_ASSIGNMENT_
The response must be the exact lines from the line holding "[(161,118),(149,76),(121,85),(133,126),(161,118)]" through the end of the entries, with no pictures and nothing else.

(Data entries)
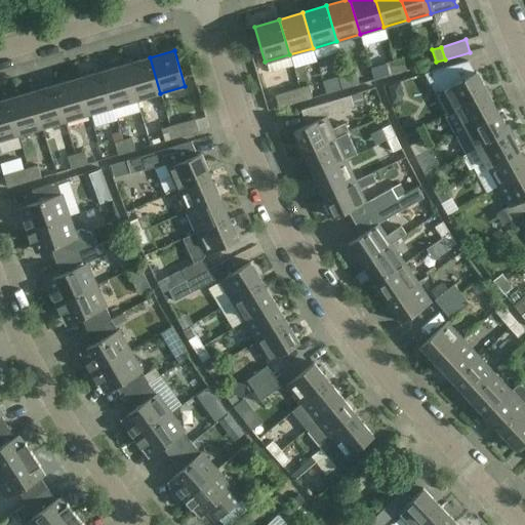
[(150,57),(126,65),(136,99),(160,93),(150,57)]
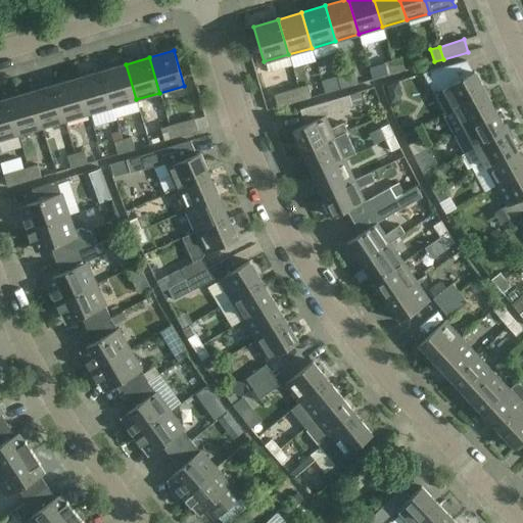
[(401,58),(392,60),(396,73),(405,70),(401,58)]
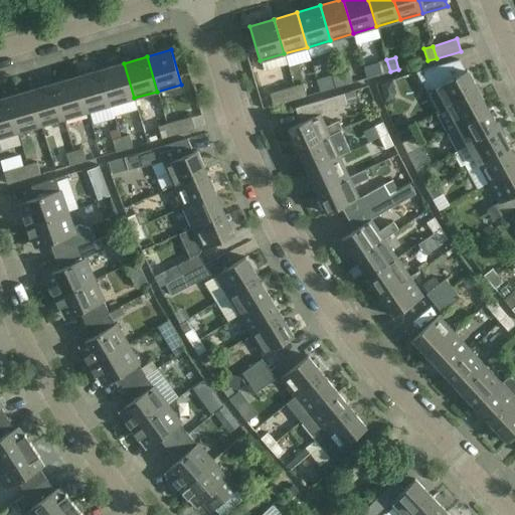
[(378,61),(382,74),(390,71),(386,59),(378,61)]
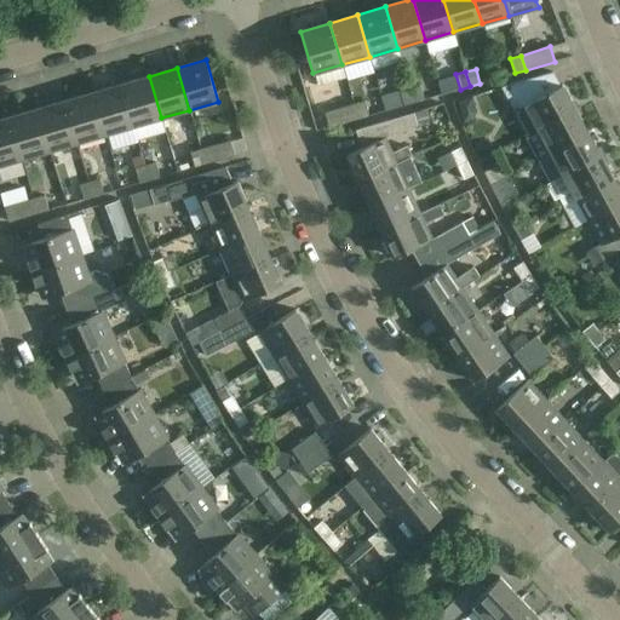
[(161,118),(149,76),(121,85),(133,126),(161,118)]
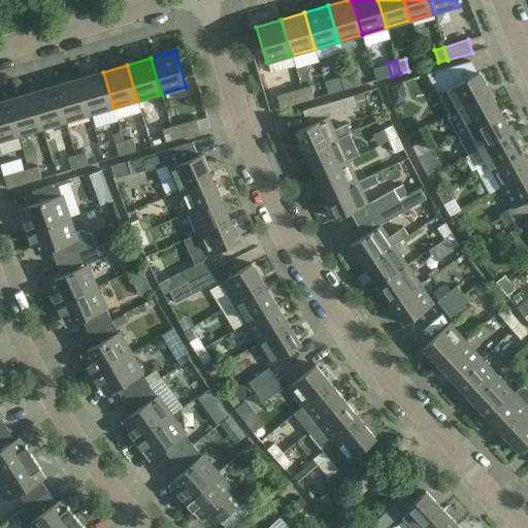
[(462,81),(454,66),(428,73),(438,94),(449,116),(458,110),(491,92),(490,92),(479,72),(462,81)]
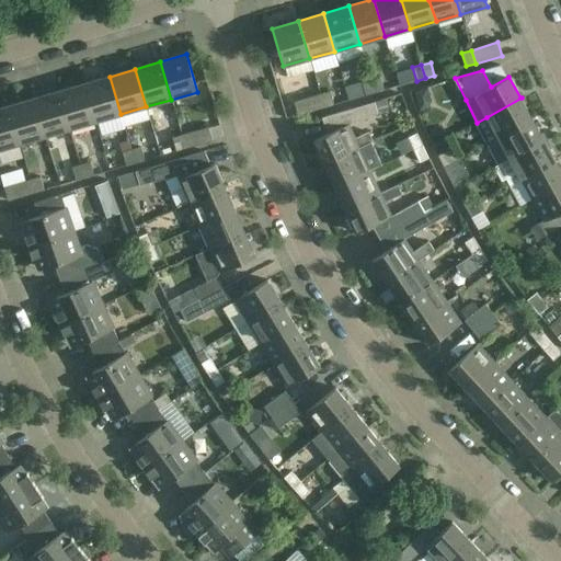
[(110,77),(84,83),(95,122),(121,114),(110,77)]
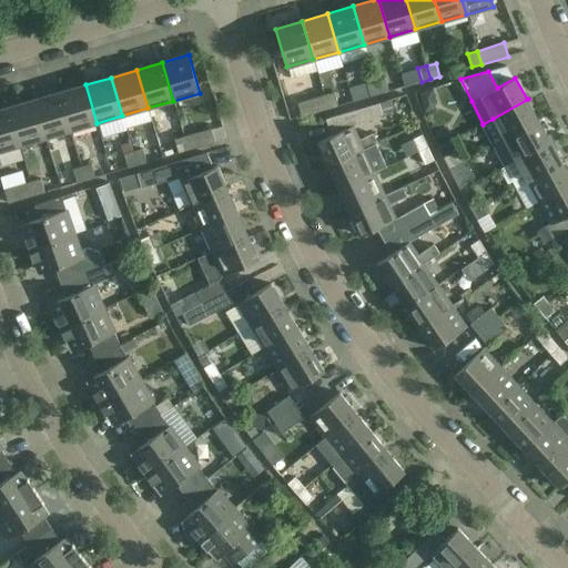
[(384,78),(375,81),(379,94),(388,92),(384,78)]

_RESPONSE BELOW_
[(161,118),(149,76),(121,85),(133,126),(161,118)]
[(462,81),(454,66),(428,73),(438,94),(449,116),(458,110),(491,92),(490,92),(479,72),(462,81)]
[(110,77),(84,83),(95,122),(121,114),(110,77)]
[(384,78),(375,81),(379,94),(388,92),(384,78)]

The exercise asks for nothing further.